- [WHAT NEEDS TO BE DONE]: Each line of the entries, from the first to the line containing "(217, 391) = (307, 396): pink", is to be transcribed exactly as it stands; include no other lines.

- [GIVEN RECORDS]:
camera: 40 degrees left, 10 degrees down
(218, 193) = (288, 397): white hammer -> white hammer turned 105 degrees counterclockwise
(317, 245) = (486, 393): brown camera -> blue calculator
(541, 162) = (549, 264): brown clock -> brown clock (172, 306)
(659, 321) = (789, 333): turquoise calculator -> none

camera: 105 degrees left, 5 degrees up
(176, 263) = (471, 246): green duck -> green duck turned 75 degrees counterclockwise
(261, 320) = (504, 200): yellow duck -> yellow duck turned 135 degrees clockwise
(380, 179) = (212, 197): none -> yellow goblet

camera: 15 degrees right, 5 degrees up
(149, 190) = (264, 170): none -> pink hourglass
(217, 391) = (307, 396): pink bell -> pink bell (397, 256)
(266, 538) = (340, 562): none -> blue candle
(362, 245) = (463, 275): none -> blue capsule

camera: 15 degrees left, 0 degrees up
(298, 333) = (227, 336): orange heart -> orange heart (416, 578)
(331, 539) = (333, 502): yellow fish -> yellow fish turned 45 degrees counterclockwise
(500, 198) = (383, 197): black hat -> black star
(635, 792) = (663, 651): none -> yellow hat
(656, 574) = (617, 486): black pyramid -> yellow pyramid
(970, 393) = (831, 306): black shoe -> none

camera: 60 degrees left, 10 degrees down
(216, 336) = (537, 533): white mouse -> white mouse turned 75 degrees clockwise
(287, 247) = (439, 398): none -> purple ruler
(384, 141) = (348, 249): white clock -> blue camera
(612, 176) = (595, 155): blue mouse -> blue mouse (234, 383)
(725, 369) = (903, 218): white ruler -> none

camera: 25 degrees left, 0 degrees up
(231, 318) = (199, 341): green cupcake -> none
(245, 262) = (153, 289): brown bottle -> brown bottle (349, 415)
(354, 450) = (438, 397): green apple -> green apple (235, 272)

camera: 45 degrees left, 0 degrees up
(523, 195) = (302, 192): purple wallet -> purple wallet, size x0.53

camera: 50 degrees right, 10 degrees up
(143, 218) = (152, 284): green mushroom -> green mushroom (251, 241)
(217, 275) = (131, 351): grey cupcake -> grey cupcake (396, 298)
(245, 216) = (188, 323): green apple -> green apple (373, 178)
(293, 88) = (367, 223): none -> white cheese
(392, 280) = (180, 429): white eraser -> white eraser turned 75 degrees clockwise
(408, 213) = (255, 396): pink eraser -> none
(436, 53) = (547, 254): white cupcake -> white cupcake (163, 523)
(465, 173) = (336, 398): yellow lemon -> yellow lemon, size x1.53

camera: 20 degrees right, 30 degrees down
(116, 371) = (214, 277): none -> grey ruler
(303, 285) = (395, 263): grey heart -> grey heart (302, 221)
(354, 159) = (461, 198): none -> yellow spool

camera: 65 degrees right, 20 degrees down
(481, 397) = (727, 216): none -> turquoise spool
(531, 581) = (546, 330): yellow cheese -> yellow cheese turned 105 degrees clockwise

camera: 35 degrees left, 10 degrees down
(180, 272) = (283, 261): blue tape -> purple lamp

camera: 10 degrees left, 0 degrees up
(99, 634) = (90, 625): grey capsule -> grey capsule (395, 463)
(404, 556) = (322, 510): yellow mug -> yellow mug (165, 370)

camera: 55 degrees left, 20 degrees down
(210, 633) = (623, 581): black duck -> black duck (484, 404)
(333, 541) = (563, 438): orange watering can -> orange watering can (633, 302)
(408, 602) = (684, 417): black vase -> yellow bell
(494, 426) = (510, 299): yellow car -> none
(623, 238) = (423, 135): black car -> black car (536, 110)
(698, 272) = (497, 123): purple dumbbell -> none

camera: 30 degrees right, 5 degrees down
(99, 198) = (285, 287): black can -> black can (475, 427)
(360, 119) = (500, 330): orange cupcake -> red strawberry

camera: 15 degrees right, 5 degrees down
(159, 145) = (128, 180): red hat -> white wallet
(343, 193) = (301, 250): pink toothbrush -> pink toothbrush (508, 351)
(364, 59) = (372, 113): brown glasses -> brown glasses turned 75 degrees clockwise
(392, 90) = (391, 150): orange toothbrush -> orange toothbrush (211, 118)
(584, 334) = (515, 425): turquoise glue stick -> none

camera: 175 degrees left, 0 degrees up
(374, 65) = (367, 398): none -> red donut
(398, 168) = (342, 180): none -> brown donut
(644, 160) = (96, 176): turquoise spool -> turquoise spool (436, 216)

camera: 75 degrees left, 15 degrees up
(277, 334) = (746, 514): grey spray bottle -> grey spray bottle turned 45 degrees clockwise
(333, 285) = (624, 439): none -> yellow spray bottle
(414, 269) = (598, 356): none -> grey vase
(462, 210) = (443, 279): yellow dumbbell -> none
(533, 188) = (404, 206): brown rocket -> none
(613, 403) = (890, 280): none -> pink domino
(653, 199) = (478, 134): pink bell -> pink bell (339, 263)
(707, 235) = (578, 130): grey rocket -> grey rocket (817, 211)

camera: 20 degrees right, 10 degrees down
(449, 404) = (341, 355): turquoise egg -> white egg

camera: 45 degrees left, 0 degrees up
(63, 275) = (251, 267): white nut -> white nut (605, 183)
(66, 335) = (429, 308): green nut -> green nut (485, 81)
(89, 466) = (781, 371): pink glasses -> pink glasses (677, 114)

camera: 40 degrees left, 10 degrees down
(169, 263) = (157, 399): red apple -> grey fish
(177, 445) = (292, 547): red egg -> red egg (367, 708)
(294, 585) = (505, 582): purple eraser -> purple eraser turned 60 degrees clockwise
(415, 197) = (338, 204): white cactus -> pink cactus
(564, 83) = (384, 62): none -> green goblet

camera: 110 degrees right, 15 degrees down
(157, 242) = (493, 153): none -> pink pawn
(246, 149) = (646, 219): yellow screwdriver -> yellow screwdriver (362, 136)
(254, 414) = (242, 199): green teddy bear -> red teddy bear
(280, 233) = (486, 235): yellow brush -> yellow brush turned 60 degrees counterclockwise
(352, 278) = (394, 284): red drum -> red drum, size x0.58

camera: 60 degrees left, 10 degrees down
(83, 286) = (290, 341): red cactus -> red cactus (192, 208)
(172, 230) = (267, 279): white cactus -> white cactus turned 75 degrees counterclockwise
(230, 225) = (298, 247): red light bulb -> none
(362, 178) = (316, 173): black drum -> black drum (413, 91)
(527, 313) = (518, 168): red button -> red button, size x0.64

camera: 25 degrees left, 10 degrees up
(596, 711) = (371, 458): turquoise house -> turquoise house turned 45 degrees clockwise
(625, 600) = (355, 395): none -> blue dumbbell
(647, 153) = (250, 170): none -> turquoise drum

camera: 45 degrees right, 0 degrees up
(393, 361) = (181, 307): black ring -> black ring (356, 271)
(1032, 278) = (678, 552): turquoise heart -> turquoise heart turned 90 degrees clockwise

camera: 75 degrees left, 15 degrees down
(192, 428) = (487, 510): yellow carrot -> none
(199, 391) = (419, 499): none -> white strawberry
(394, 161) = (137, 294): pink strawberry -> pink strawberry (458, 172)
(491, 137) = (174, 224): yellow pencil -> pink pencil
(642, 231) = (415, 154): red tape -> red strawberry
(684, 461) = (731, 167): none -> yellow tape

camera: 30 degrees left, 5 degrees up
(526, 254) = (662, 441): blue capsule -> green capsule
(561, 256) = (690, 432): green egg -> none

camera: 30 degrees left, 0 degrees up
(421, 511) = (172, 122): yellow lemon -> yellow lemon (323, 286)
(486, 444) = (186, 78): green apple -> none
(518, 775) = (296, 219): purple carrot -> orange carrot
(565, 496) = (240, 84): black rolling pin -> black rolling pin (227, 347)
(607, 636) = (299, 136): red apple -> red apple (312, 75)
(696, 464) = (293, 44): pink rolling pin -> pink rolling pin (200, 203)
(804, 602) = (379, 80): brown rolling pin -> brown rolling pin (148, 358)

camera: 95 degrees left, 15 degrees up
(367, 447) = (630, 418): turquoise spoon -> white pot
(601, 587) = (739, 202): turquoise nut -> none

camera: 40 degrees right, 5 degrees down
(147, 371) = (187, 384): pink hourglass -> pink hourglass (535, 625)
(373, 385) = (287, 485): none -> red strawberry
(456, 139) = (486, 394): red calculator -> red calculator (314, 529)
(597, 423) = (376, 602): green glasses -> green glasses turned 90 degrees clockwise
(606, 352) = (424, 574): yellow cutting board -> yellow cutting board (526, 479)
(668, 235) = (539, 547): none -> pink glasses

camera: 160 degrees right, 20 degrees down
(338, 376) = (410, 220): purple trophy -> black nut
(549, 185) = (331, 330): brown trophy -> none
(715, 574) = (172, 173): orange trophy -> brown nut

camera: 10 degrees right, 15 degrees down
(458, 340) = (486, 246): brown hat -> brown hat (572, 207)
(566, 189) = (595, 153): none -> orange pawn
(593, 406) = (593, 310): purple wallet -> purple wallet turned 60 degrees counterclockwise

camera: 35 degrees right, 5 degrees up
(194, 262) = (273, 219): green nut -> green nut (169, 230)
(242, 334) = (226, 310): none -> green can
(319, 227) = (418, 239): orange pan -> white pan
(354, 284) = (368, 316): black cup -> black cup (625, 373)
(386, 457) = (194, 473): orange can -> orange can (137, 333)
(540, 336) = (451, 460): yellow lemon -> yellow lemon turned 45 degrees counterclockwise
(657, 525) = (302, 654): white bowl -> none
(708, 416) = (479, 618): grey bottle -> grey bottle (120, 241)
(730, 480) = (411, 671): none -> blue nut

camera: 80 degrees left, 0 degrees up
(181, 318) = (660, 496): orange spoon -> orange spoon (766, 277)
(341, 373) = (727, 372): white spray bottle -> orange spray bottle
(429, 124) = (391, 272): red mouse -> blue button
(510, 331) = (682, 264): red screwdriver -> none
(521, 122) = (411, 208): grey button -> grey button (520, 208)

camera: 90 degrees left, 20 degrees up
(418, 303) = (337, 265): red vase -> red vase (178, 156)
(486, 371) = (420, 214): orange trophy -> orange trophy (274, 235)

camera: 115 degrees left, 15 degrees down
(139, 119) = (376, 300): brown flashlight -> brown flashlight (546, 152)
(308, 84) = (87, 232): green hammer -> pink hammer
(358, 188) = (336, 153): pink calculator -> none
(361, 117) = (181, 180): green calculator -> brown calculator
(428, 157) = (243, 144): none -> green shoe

- [WRITTEN RESPONSE]:
camera: 40 degrees left, 10 degrees down
(218, 193) = (288, 397): white hammer -> white hammer turned 105 degrees counterclockwise
(317, 245) = (486, 393): brown camera -> blue calculator
(541, 162) = (549, 264): brown clock -> brown clock (172, 306)
(659, 321) = (789, 333): turquoise calculator -> none

camera: 105 degrees left, 5 degrees up
(176, 263) = (471, 246): green duck -> green duck turned 75 degrees counterclockwise
(261, 320) = (504, 200): yellow duck -> yellow duck turned 135 degrees clockwise
(380, 179) = (212, 197): none -> yellow goblet

camera: 15 degrees right, 5 degrees up
(149, 190) = (264, 170): none -> pink hourglass
(217, 391) = (307, 396): pink bell -> pink bell (397, 256)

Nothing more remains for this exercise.